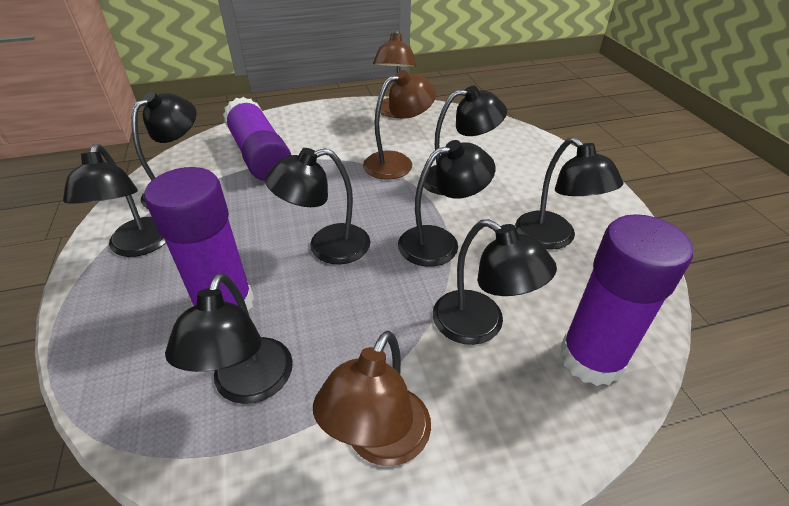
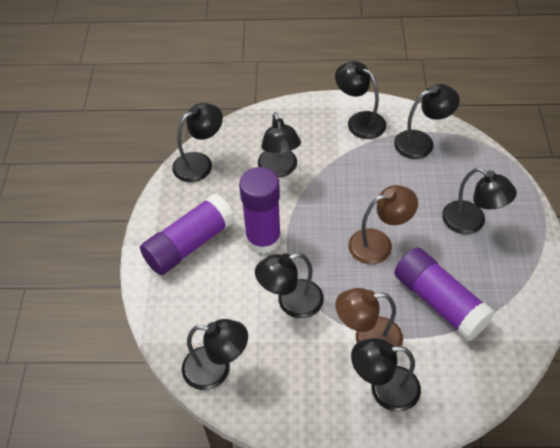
brown lamp: 3 -> 2

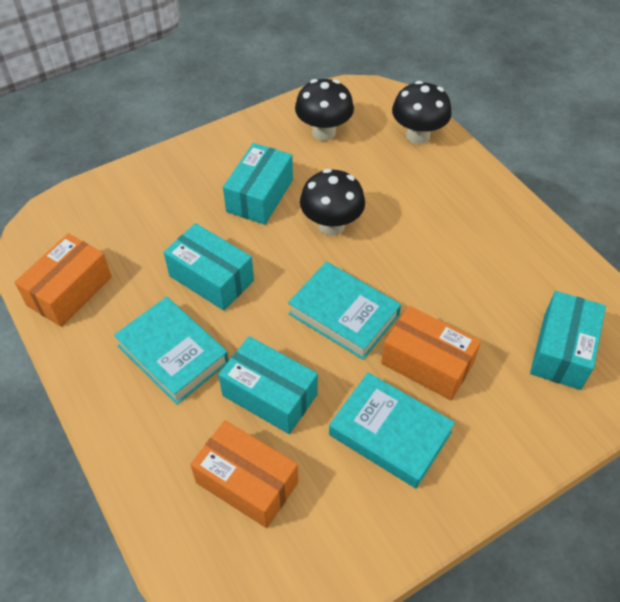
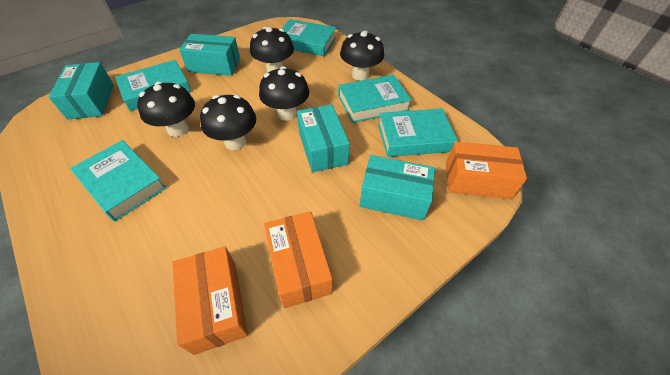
black mushroom: 3 -> 5
turquoise book: 3 -> 5

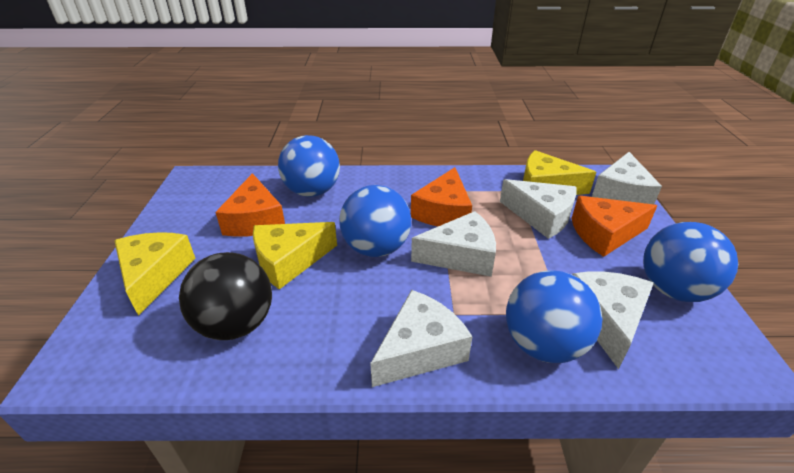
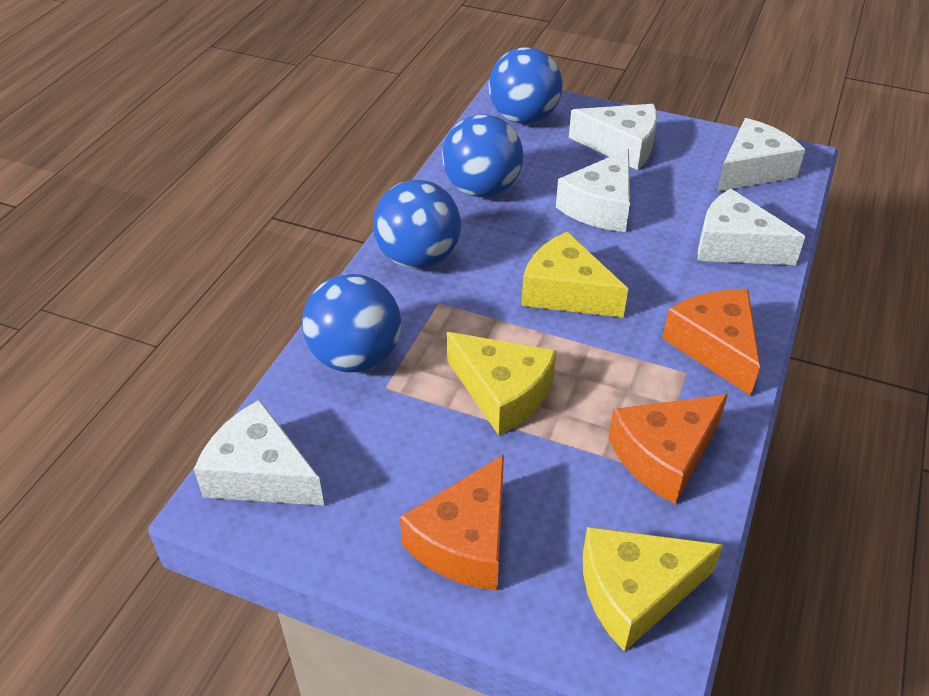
black ball: 1 -> 0

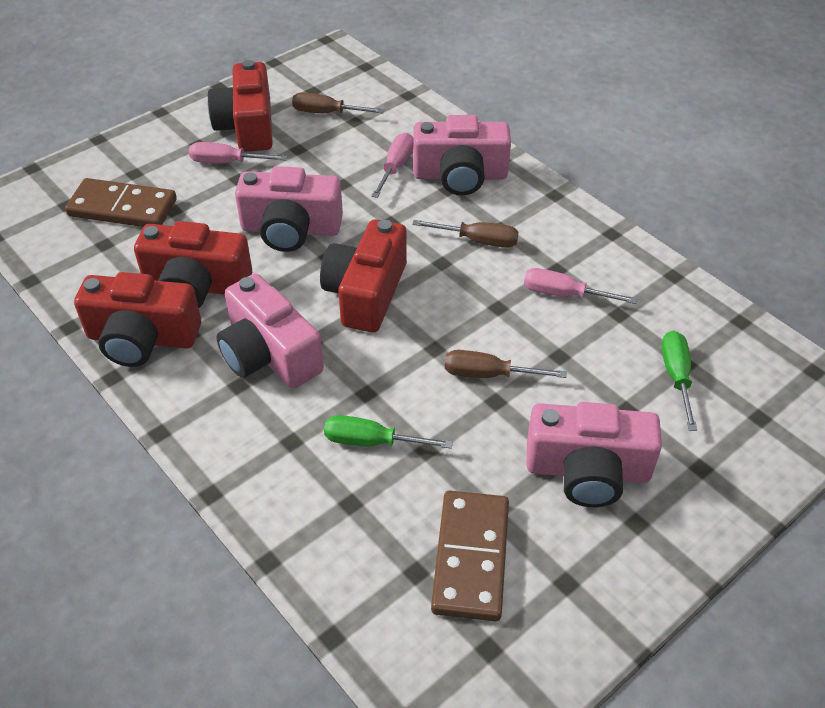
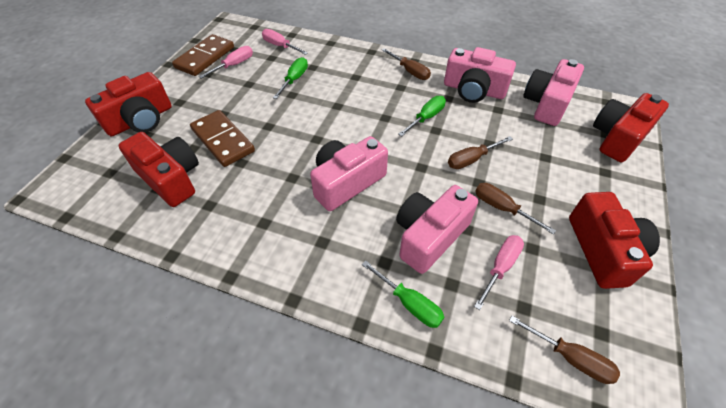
brown screwdriver: 3 -> 4
green screwdriver: 2 -> 3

====

■ Directions
The records above must be retyped exactly. Please omit the pictures.

■ Answer box
brown lamp: 3 -> 2

black mushroom: 3 -> 5
turquoise book: 3 -> 5

black ball: 1 -> 0

brown screwdriver: 3 -> 4
green screwdriver: 2 -> 3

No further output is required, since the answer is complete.